> **Aim of the task**
Locate all lines in the data below that hold "none" and show them.
### Information shown
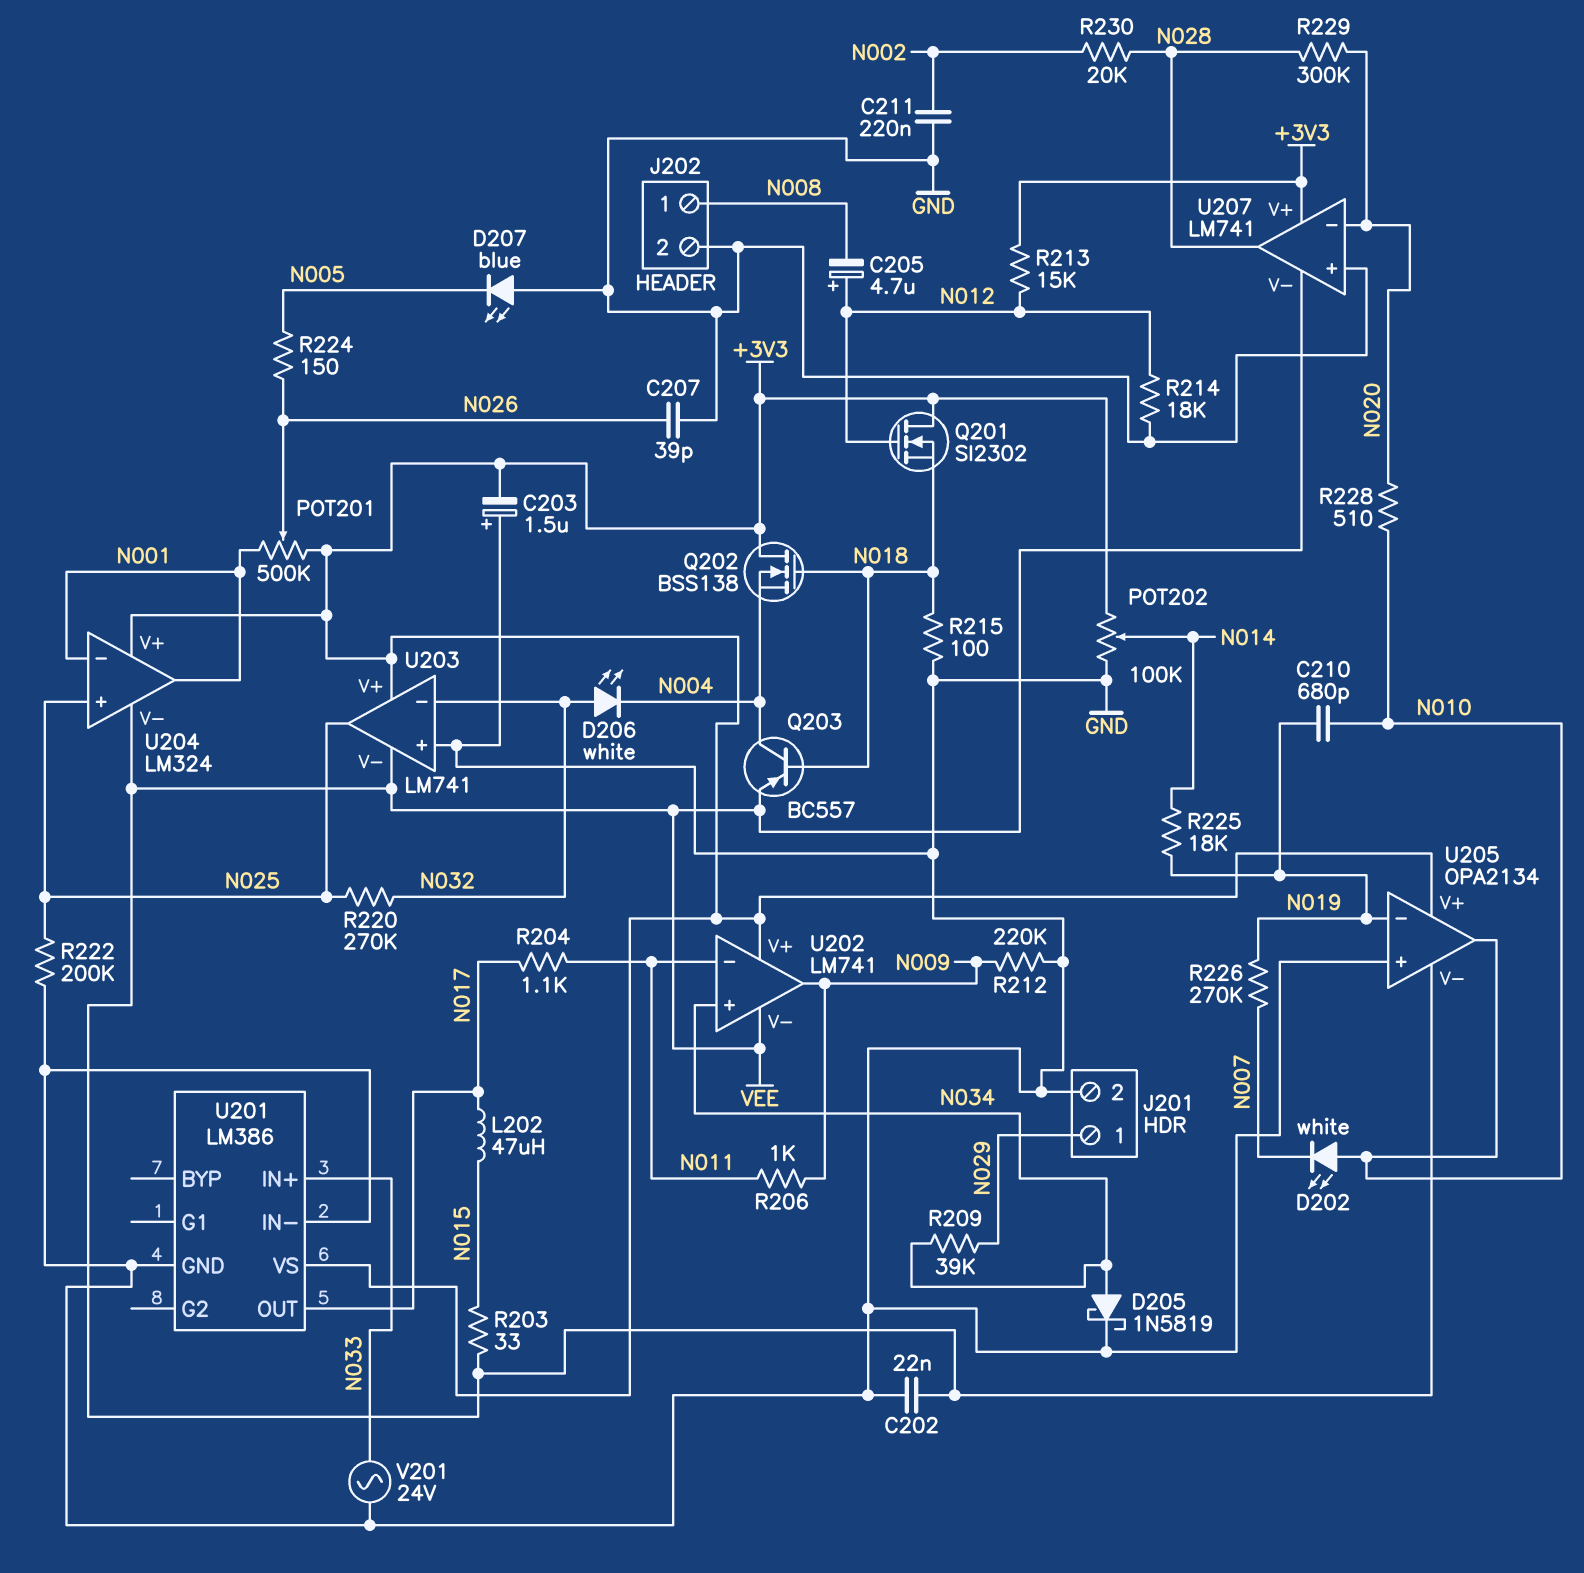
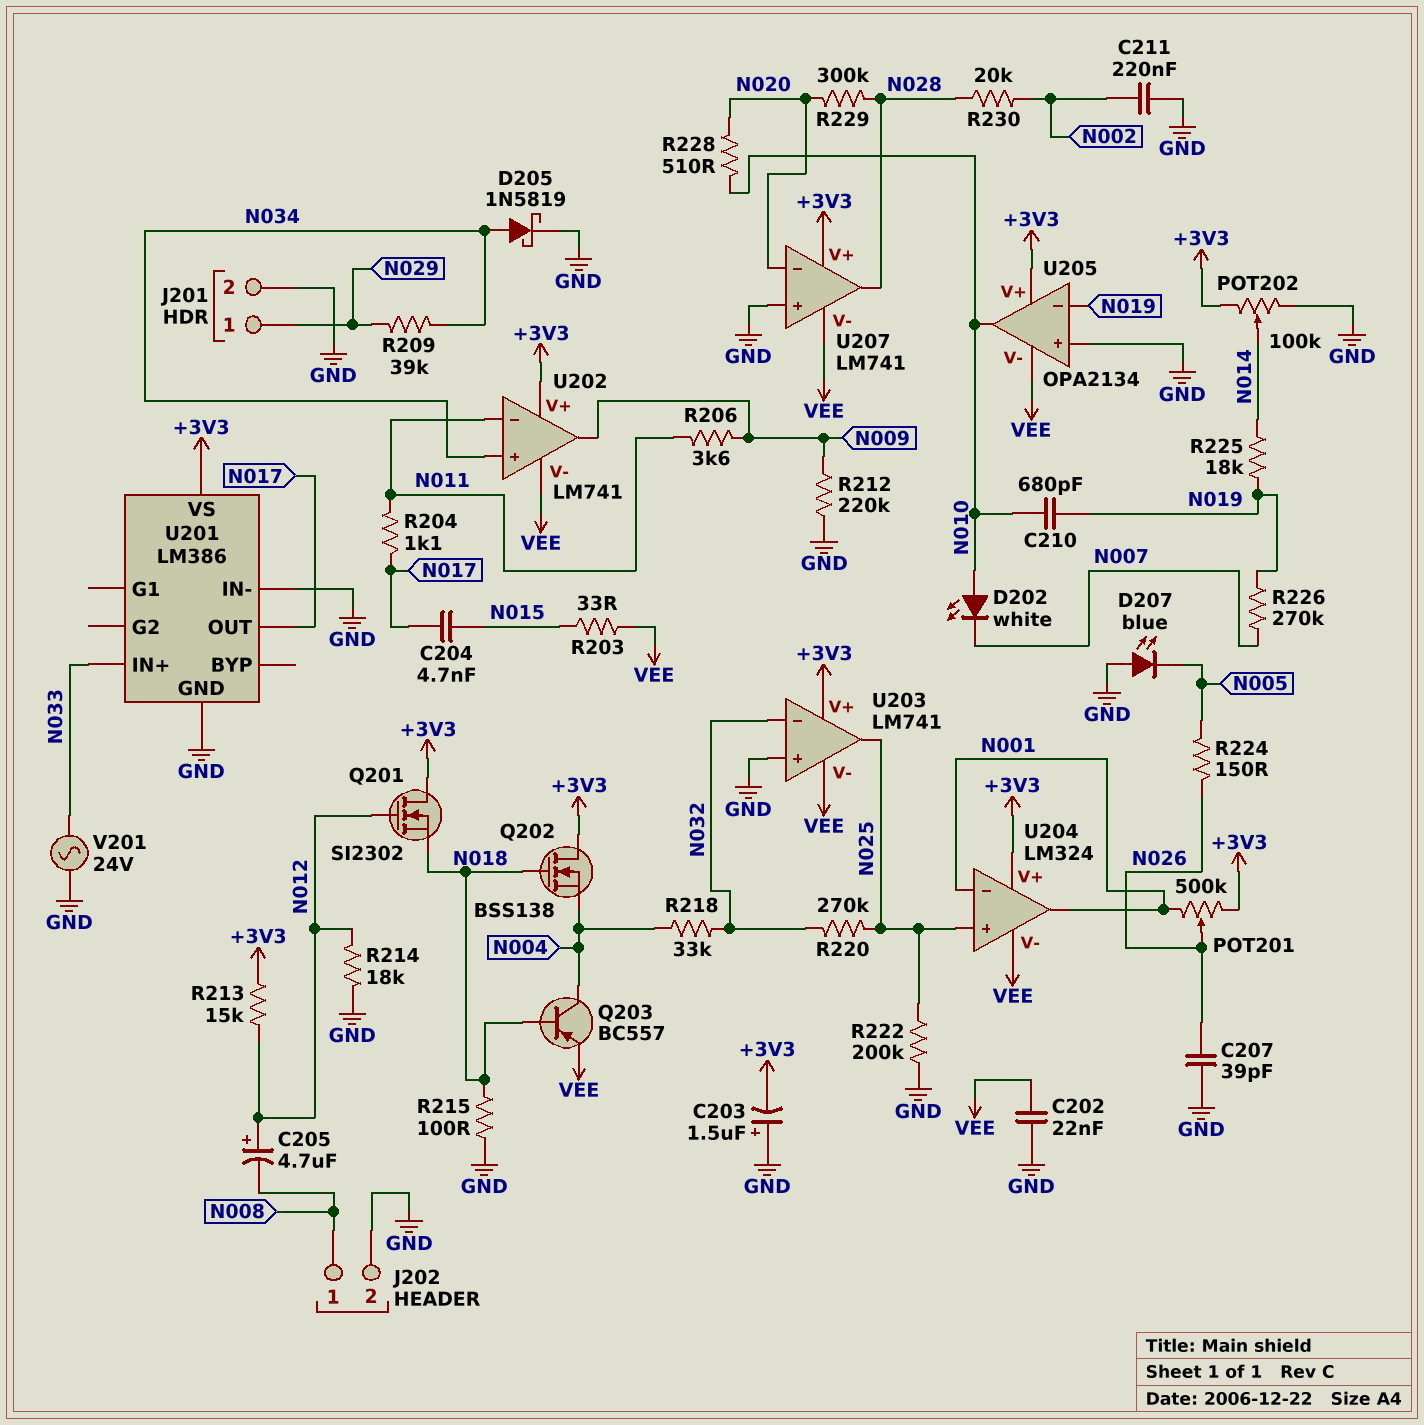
C204: none -> 4.7nF (N015, N017)
D206: LED white (A N032, K N004) -> none
L202: 47uH (N015, N017) -> none
R206: 1k (N009, N011) -> 3.6k (N009, N011)
R218: none -> 33k (N004, N032)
######
> **Your response**
C204: none -> 4.7nF (N015, N017)
D206: LED white (A N032, K N004) -> none
L202: 47uH (N015, N017) -> none
R218: none -> 33k (N004, N032)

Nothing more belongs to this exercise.